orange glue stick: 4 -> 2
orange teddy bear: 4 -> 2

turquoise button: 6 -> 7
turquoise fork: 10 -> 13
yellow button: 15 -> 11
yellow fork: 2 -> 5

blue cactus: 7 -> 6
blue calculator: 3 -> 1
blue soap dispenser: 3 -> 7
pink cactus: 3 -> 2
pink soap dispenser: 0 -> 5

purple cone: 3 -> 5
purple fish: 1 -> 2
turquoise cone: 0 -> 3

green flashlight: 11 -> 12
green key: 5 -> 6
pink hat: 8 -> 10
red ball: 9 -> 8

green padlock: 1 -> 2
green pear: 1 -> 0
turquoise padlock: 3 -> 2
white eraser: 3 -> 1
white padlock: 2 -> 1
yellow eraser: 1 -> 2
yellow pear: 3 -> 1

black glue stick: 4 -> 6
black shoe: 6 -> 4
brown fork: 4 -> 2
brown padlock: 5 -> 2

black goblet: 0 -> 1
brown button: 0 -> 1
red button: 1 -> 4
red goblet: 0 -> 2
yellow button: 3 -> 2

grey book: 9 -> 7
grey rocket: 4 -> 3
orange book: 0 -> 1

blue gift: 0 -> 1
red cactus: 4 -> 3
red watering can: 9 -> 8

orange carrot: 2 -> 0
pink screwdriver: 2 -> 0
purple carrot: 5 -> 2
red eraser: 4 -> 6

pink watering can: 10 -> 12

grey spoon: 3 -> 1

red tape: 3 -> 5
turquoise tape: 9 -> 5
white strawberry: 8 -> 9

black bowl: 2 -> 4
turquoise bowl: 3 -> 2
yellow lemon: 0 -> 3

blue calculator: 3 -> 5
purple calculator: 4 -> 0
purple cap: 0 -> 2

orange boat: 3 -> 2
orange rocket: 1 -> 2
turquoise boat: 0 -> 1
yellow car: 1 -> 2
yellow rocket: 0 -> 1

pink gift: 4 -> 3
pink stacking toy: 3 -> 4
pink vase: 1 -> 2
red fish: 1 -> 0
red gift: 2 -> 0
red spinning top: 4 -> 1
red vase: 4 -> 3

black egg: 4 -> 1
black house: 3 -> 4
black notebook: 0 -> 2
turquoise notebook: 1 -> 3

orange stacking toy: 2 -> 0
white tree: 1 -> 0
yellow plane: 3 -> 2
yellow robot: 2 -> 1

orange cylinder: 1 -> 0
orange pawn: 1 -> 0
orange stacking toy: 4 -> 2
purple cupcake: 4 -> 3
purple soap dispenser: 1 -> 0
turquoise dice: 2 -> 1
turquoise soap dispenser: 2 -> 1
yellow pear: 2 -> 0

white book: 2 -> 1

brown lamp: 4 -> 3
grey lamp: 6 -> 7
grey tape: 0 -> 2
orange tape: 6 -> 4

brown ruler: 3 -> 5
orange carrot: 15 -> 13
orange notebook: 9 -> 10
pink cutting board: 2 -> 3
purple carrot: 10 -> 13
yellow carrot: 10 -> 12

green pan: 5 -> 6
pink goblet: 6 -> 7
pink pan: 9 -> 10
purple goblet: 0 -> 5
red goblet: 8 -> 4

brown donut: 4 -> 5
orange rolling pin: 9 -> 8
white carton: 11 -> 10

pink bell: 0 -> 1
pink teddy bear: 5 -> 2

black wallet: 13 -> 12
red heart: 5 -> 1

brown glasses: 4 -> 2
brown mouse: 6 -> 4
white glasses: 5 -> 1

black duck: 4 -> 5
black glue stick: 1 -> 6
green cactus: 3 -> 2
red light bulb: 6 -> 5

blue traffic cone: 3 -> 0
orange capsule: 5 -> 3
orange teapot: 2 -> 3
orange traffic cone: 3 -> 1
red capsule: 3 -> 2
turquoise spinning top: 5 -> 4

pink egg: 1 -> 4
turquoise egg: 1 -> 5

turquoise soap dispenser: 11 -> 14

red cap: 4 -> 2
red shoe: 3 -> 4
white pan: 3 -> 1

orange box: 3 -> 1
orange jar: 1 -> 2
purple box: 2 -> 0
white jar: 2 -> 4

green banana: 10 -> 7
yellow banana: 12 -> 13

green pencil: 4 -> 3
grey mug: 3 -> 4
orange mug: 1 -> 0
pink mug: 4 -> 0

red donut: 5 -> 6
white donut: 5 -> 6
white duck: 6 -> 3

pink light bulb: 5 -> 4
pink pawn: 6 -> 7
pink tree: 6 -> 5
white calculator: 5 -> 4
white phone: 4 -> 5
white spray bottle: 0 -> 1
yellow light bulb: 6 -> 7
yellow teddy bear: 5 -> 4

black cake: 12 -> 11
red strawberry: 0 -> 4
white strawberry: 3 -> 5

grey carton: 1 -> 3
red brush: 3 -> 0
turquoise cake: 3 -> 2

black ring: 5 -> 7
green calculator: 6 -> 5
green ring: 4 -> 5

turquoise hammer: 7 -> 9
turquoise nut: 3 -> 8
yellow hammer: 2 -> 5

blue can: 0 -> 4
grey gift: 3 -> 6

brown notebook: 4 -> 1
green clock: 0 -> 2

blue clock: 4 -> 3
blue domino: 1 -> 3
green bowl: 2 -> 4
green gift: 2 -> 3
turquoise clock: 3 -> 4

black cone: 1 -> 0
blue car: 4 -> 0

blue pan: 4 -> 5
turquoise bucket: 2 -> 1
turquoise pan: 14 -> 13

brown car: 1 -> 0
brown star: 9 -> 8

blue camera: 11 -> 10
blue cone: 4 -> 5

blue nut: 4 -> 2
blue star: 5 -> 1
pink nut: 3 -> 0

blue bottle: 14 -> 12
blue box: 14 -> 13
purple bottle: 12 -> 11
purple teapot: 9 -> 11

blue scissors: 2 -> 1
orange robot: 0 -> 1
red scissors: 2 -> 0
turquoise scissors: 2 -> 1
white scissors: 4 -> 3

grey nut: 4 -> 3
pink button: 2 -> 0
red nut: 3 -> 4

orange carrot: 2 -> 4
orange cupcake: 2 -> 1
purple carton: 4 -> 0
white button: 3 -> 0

-.-.-

• _Aim of the exercise_
All of the entries above need to be reproduced exactly.

• _Answer space_
orange glue stick: 4 -> 2
orange teddy bear: 4 -> 2

turquoise button: 6 -> 7
turquoise fork: 10 -> 13
yellow button: 15 -> 11
yellow fork: 2 -> 5

blue cactus: 7 -> 6
blue calculator: 3 -> 1
blue soap dispenser: 3 -> 7
pink cactus: 3 -> 2
pink soap dispenser: 0 -> 5

purple cone: 3 -> 5
purple fish: 1 -> 2
turquoise cone: 0 -> 3

green flashlight: 11 -> 12
green key: 5 -> 6
pink hat: 8 -> 10
red ball: 9 -> 8

green padlock: 1 -> 2
green pear: 1 -> 0
turquoise padlock: 3 -> 2
white eraser: 3 -> 1
white padlock: 2 -> 1
yellow eraser: 1 -> 2
yellow pear: 3 -> 1

black glue stick: 4 -> 6
black shoe: 6 -> 4
brown fork: 4 -> 2
brown padlock: 5 -> 2

black goblet: 0 -> 1
brown button: 0 -> 1
red button: 1 -> 4
red goblet: 0 -> 2
yellow button: 3 -> 2

grey book: 9 -> 7
grey rocket: 4 -> 3
orange book: 0 -> 1

blue gift: 0 -> 1
red cactus: 4 -> 3
red watering can: 9 -> 8

orange carrot: 2 -> 0
pink screwdriver: 2 -> 0
purple carrot: 5 -> 2
red eraser: 4 -> 6

pink watering can: 10 -> 12

grey spoon: 3 -> 1

red tape: 3 -> 5
turquoise tape: 9 -> 5
white strawberry: 8 -> 9

black bowl: 2 -> 4
turquoise bowl: 3 -> 2
yellow lemon: 0 -> 3

blue calculator: 3 -> 5
purple calculator: 4 -> 0
purple cap: 0 -> 2

orange boat: 3 -> 2
orange rocket: 1 -> 2
turquoise boat: 0 -> 1
yellow car: 1 -> 2
yellow rocket: 0 -> 1

pink gift: 4 -> 3
pink stacking toy: 3 -> 4
pink vase: 1 -> 2
red fish: 1 -> 0
red gift: 2 -> 0
red spinning top: 4 -> 1
red vase: 4 -> 3

black egg: 4 -> 1
black house: 3 -> 4
black notebook: 0 -> 2
turquoise notebook: 1 -> 3

orange stacking toy: 2 -> 0
white tree: 1 -> 0
yellow plane: 3 -> 2
yellow robot: 2 -> 1

orange cylinder: 1 -> 0
orange pawn: 1 -> 0
orange stacking toy: 4 -> 2
purple cupcake: 4 -> 3
purple soap dispenser: 1 -> 0
turquoise dice: 2 -> 1
turquoise soap dispenser: 2 -> 1
yellow pear: 2 -> 0

white book: 2 -> 1

brown lamp: 4 -> 3
grey lamp: 6 -> 7
grey tape: 0 -> 2
orange tape: 6 -> 4

brown ruler: 3 -> 5
orange carrot: 15 -> 13
orange notebook: 9 -> 10
pink cutting board: 2 -> 3
purple carrot: 10 -> 13
yellow carrot: 10 -> 12

green pan: 5 -> 6
pink goblet: 6 -> 7
pink pan: 9 -> 10
purple goblet: 0 -> 5
red goblet: 8 -> 4

brown donut: 4 -> 5
orange rolling pin: 9 -> 8
white carton: 11 -> 10

pink bell: 0 -> 1
pink teddy bear: 5 -> 2

black wallet: 13 -> 12
red heart: 5 -> 1

brown glasses: 4 -> 2
brown mouse: 6 -> 4
white glasses: 5 -> 1

black duck: 4 -> 5
black glue stick: 1 -> 6
green cactus: 3 -> 2
red light bulb: 6 -> 5

blue traffic cone: 3 -> 0
orange capsule: 5 -> 3
orange teapot: 2 -> 3
orange traffic cone: 3 -> 1
red capsule: 3 -> 2
turquoise spinning top: 5 -> 4

pink egg: 1 -> 4
turquoise egg: 1 -> 5

turquoise soap dispenser: 11 -> 14

red cap: 4 -> 2
red shoe: 3 -> 4
white pan: 3 -> 1

orange box: 3 -> 1
orange jar: 1 -> 2
purple box: 2 -> 0
white jar: 2 -> 4

green banana: 10 -> 7
yellow banana: 12 -> 13

green pencil: 4 -> 3
grey mug: 3 -> 4
orange mug: 1 -> 0
pink mug: 4 -> 0

red donut: 5 -> 6
white donut: 5 -> 6
white duck: 6 -> 3

pink light bulb: 5 -> 4
pink pawn: 6 -> 7
pink tree: 6 -> 5
white calculator: 5 -> 4
white phone: 4 -> 5
white spray bottle: 0 -> 1
yellow light bulb: 6 -> 7
yellow teddy bear: 5 -> 4

black cake: 12 -> 11
red strawberry: 0 -> 4
white strawberry: 3 -> 5

grey carton: 1 -> 3
red brush: 3 -> 0
turquoise cake: 3 -> 2

black ring: 5 -> 7
green calculator: 6 -> 5
green ring: 4 -> 5

turquoise hammer: 7 -> 9
turquoise nut: 3 -> 8
yellow hammer: 2 -> 5

blue can: 0 -> 4
grey gift: 3 -> 6

brown notebook: 4 -> 1
green clock: 0 -> 2

blue clock: 4 -> 3
blue domino: 1 -> 3
green bowl: 2 -> 4
green gift: 2 -> 3
turquoise clock: 3 -> 4

black cone: 1 -> 0
blue car: 4 -> 0

blue pan: 4 -> 5
turquoise bucket: 2 -> 1
turquoise pan: 14 -> 13

brown car: 1 -> 0
brown star: 9 -> 8

blue camera: 11 -> 10
blue cone: 4 -> 5

blue nut: 4 -> 2
blue star: 5 -> 1
pink nut: 3 -> 0

blue bottle: 14 -> 12
blue box: 14 -> 13
purple bottle: 12 -> 11
purple teapot: 9 -> 11

blue scissors: 2 -> 1
orange robot: 0 -> 1
red scissors: 2 -> 0
turquoise scissors: 2 -> 1
white scissors: 4 -> 3

grey nut: 4 -> 3
pink button: 2 -> 0
red nut: 3 -> 4

orange carrot: 2 -> 4
orange cupcake: 2 -> 1
purple carton: 4 -> 0
white button: 3 -> 0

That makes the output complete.